Exercise prompt:
Show every line below where "slope" appears.

Scene difference descriptions:
▶

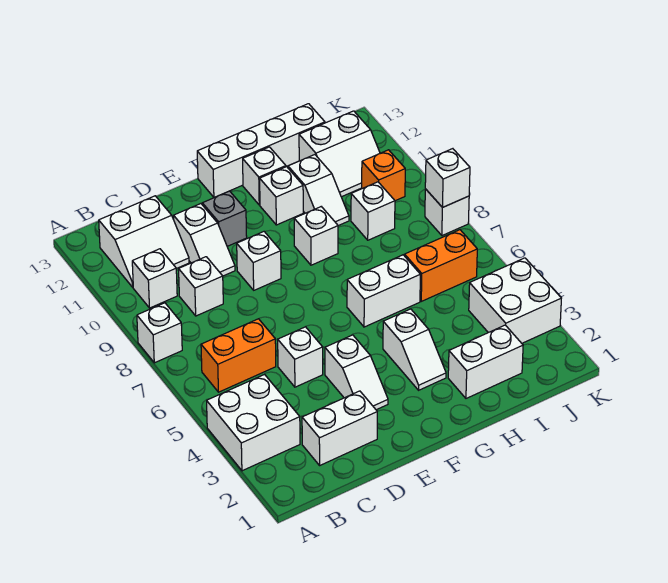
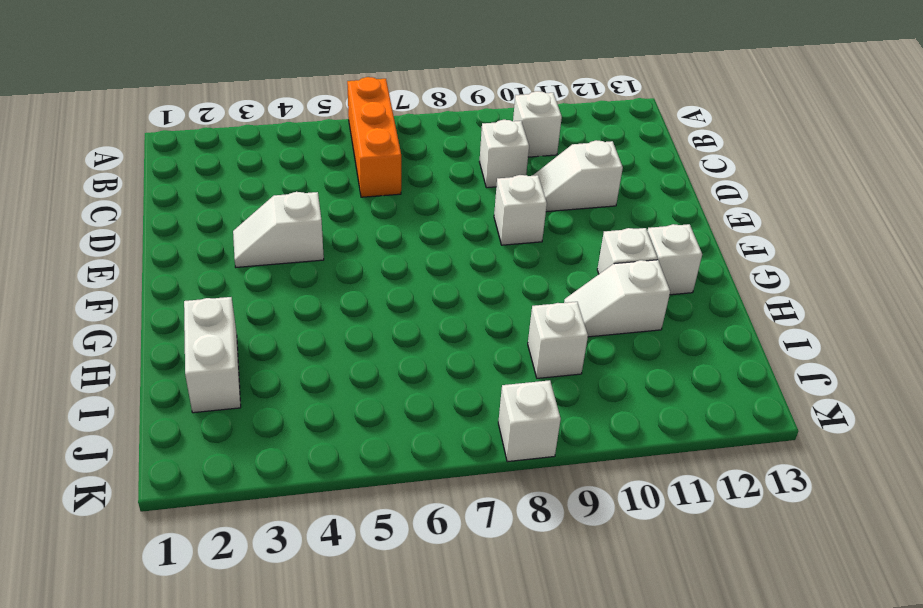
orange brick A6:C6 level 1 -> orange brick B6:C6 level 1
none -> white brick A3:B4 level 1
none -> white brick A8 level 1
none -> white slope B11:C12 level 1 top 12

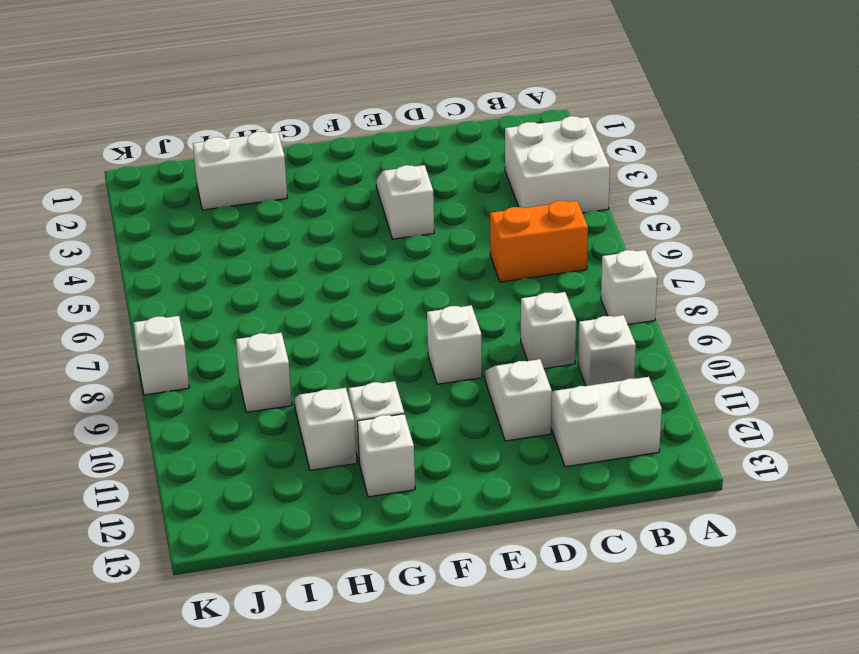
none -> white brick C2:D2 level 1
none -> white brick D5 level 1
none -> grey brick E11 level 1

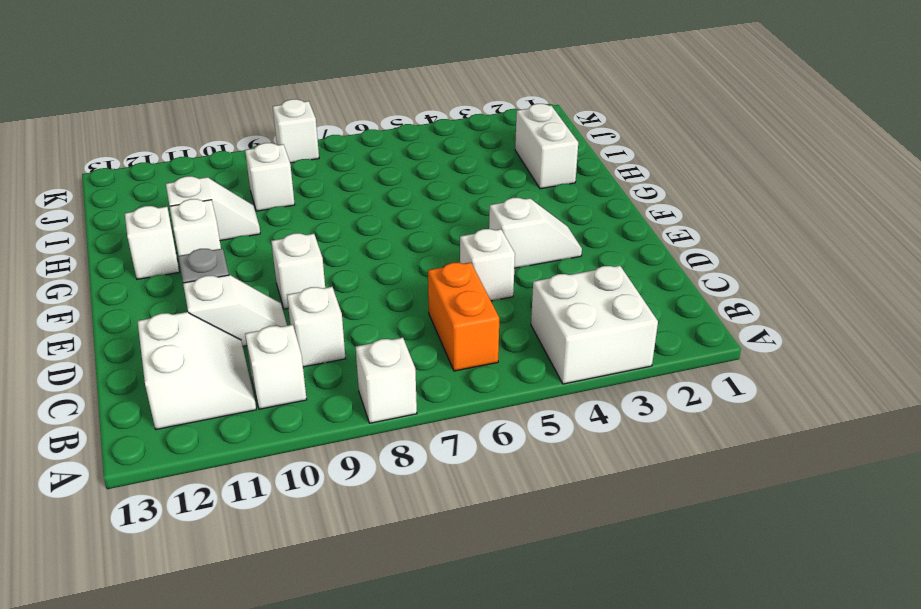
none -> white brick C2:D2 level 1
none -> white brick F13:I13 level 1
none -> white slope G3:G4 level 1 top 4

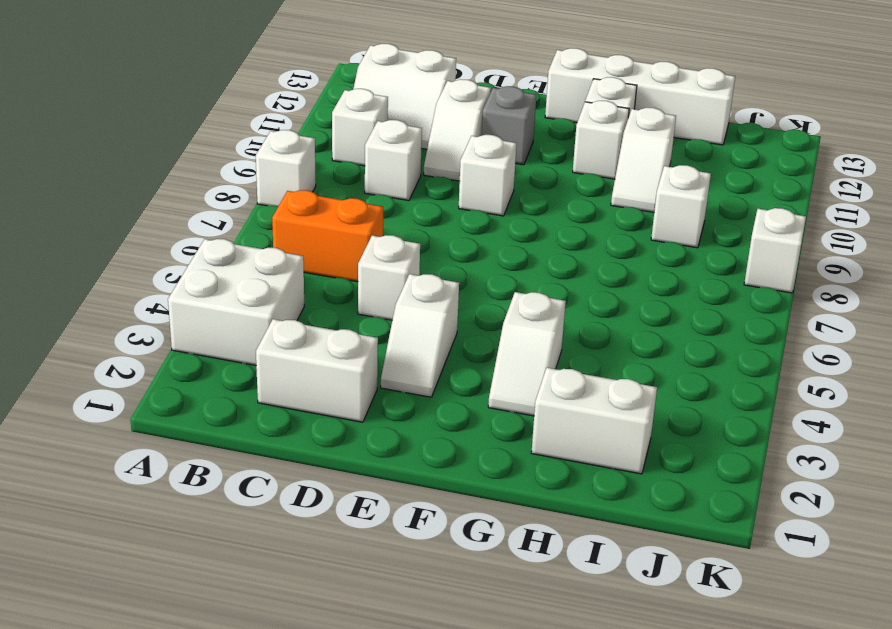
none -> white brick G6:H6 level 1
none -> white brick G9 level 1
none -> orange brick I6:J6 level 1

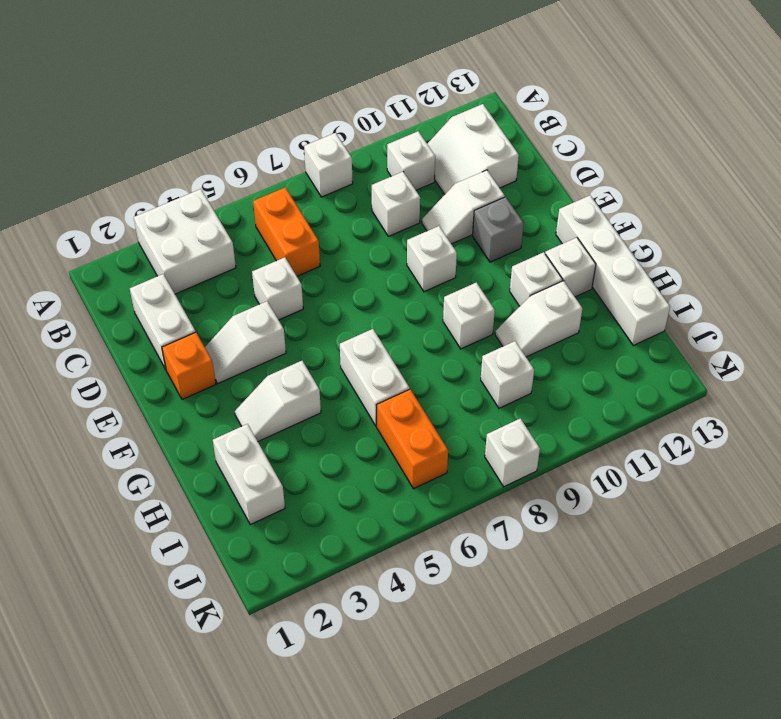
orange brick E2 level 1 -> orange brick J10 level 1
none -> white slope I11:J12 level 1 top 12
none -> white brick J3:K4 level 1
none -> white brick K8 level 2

◀
▶

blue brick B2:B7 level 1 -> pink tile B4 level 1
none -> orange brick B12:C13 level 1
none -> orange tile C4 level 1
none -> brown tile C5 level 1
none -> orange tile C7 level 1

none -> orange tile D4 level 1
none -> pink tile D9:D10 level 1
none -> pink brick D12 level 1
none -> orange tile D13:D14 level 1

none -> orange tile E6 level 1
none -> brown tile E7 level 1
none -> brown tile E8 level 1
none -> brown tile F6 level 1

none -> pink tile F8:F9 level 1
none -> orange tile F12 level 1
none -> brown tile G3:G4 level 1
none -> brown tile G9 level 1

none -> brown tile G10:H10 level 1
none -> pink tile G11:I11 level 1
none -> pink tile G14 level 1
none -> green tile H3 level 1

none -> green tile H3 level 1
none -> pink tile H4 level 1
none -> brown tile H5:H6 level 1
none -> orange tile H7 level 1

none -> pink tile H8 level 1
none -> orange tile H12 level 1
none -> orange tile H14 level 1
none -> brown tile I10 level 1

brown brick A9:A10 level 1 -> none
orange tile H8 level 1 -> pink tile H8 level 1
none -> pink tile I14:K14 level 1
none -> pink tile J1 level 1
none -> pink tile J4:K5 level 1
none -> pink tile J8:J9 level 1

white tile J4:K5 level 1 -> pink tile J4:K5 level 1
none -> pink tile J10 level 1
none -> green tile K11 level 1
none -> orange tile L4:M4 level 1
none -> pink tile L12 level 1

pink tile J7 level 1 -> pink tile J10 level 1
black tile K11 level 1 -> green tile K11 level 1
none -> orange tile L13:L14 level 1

◀

Response area:
none -> white slope B11:C12 level 1 top 12
none -> white slope G3:G4 level 1 top 4
none -> white slope I11:J12 level 1 top 12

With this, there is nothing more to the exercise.